[What to do] Below is a set of records; reproduce them exactly without their pictures.

───── Data for this exercise

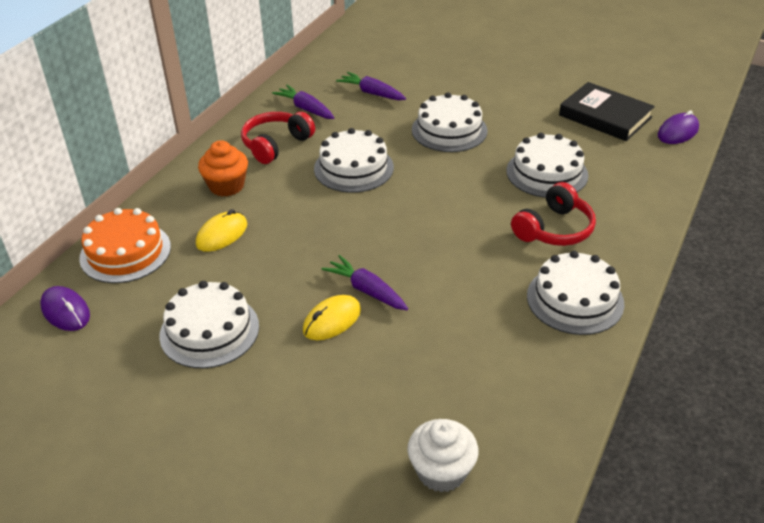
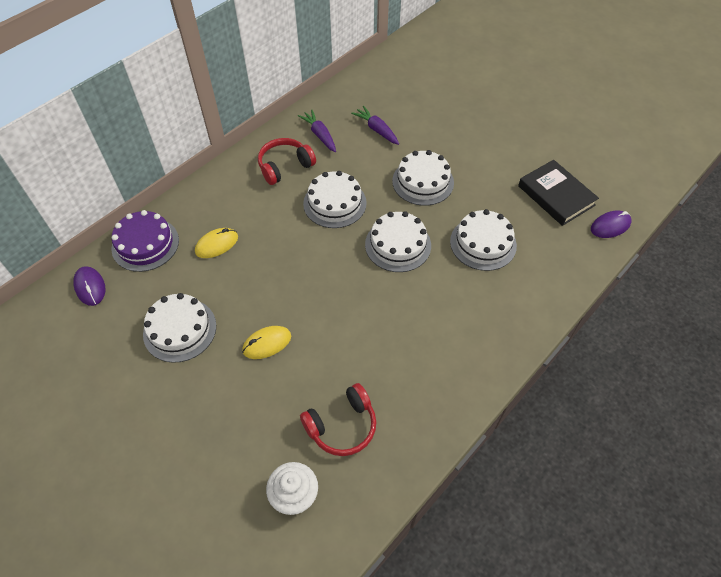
camera: 15 degrees right, 15 degrees up
orange cake [79,208,171,283] -> purple cake [111,210,179,272]
orange cupcake [198,140,248,197] -> none
purple carrot [322,255,408,310] -> none
red headphones [511,182,596,246] -> red headphones moved to [300,383,376,456]
white cake [527,251,625,335] -> white cake moved to [365,211,431,272]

──────────

[Response to the exercise]
camera: 15 degrees right, 15 degrees up
orange cake [79,208,171,283] -> purple cake [111,210,179,272]
orange cupcake [198,140,248,197] -> none
purple carrot [322,255,408,310] -> none
red headphones [511,182,596,246] -> red headphones moved to [300,383,376,456]
white cake [527,251,625,335] -> white cake moved to [365,211,431,272]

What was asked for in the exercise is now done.